## WHAT IS REQUIRED
A copy is needed of each line in the records that has the word "brick".

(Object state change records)
Start of Block

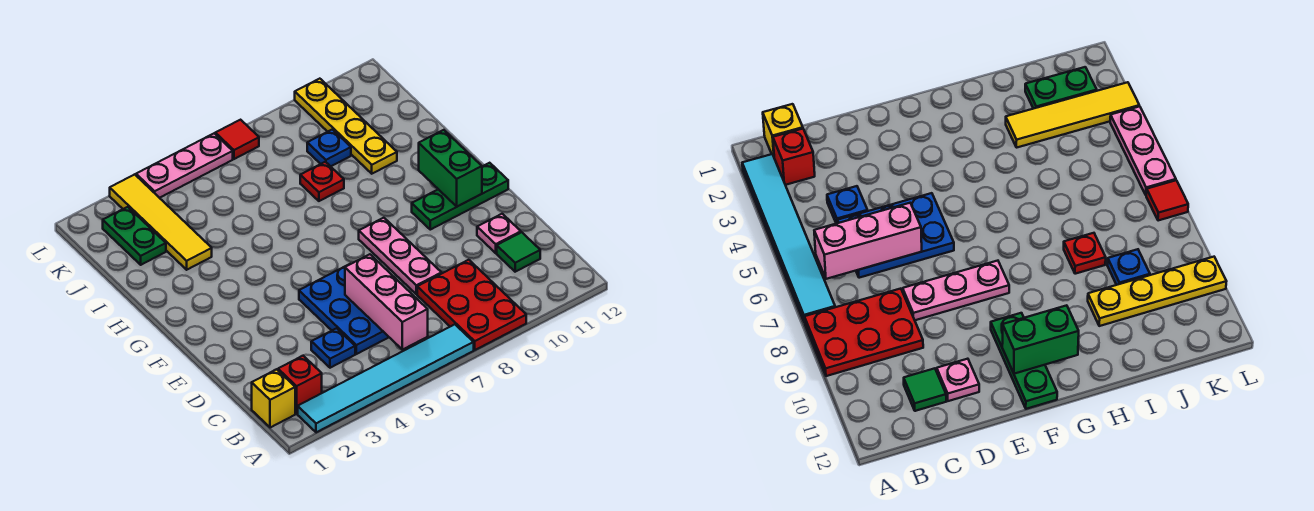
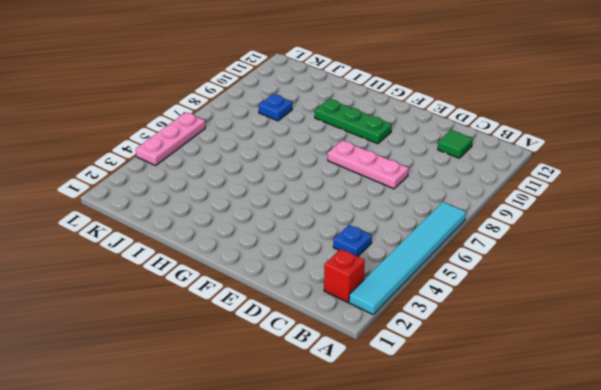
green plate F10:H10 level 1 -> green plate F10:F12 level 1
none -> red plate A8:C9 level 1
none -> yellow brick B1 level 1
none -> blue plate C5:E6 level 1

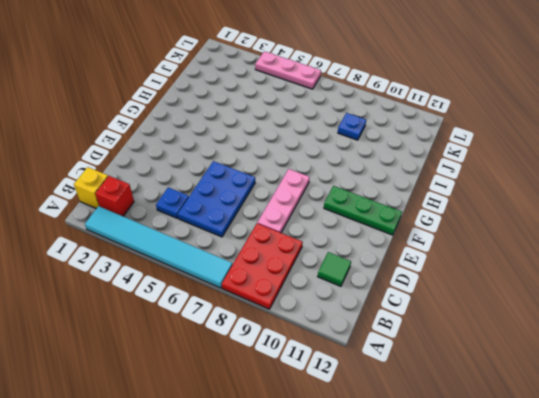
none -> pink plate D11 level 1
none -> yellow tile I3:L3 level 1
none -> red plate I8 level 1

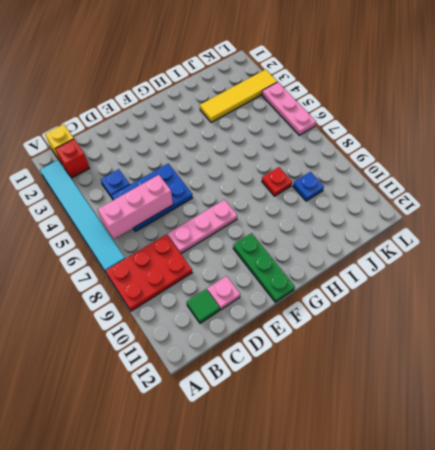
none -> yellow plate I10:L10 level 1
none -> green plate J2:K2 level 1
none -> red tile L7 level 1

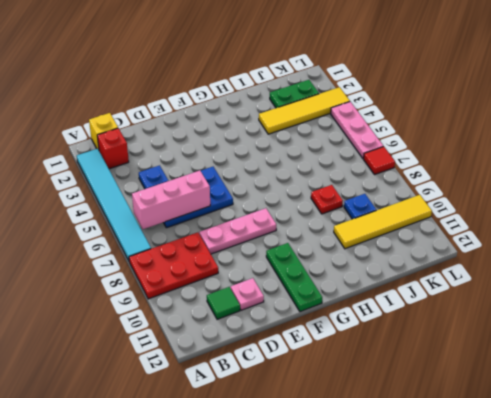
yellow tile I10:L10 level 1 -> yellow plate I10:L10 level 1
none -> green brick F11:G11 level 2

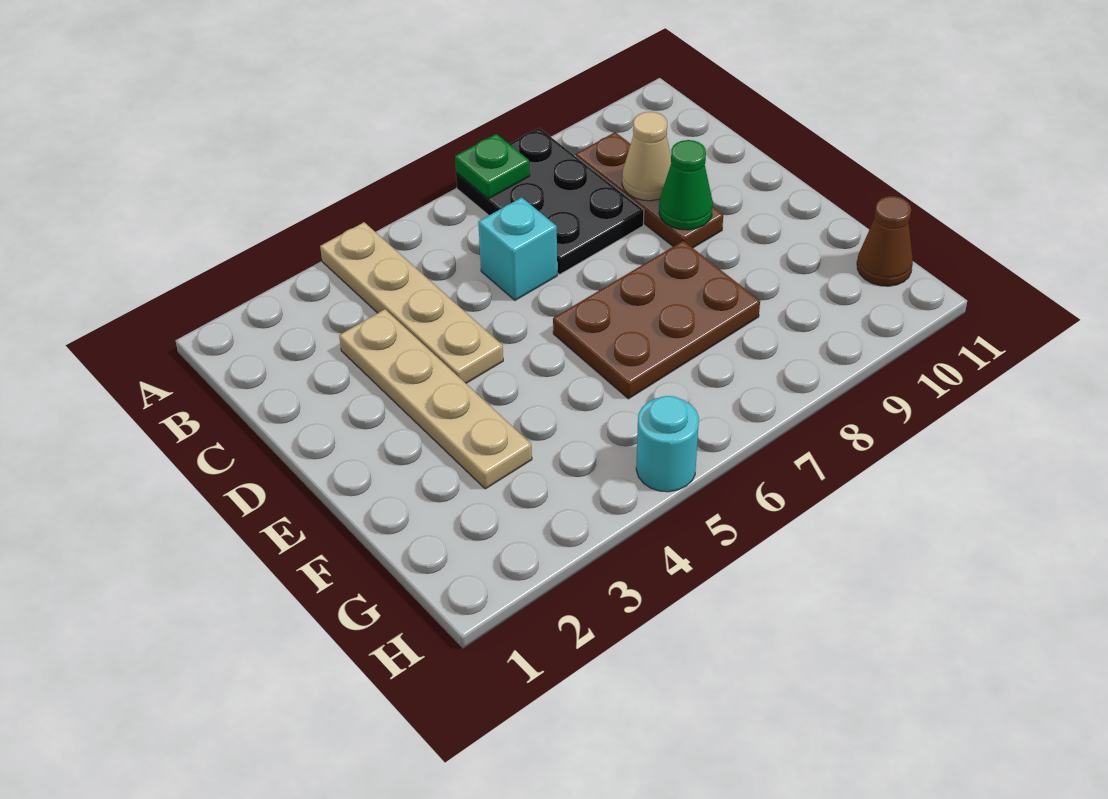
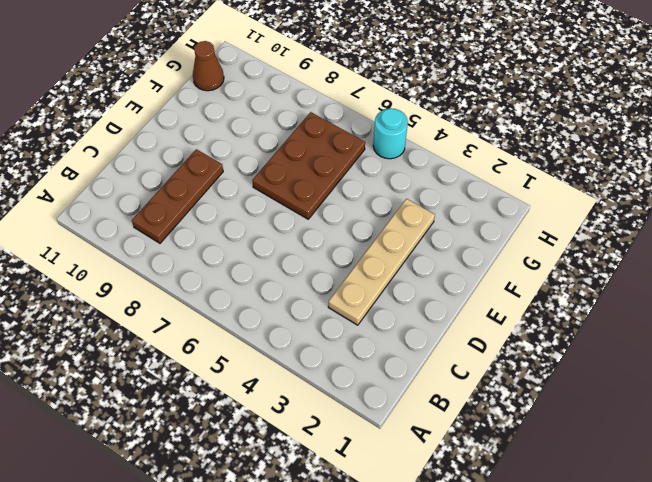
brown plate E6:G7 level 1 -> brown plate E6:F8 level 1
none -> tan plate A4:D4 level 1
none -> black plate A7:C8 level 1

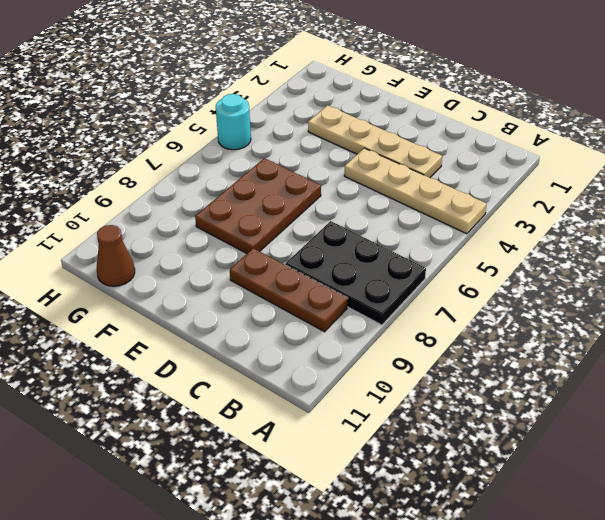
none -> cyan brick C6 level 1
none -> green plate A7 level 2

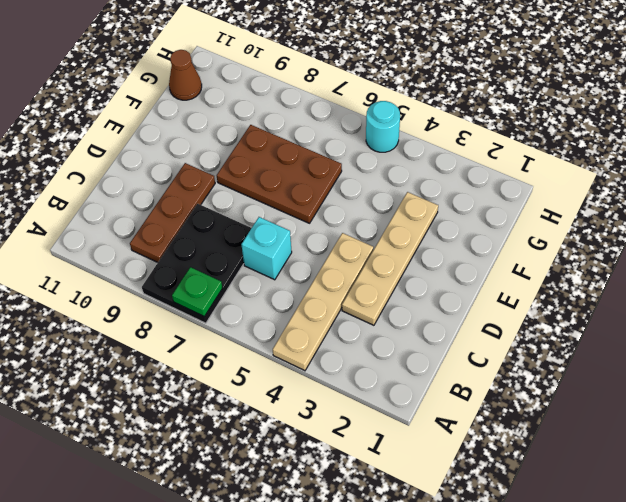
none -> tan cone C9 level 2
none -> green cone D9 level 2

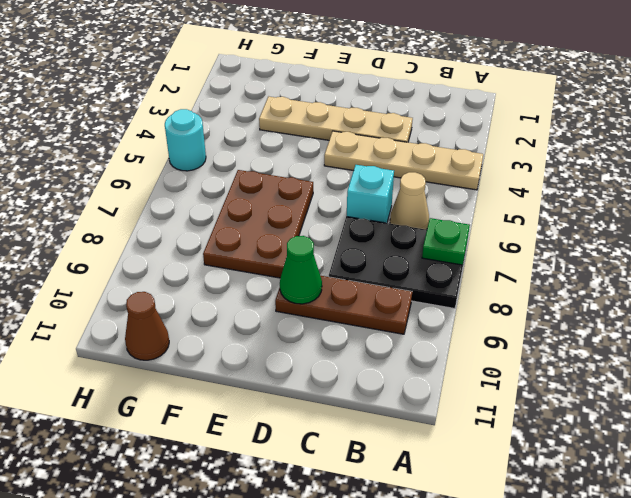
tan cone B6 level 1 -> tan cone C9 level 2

End of Block

## FINISHED EXERCISE
none -> yellow brick B1 level 1
none -> green brick F11:G11 level 2
none -> cyan brick C6 level 1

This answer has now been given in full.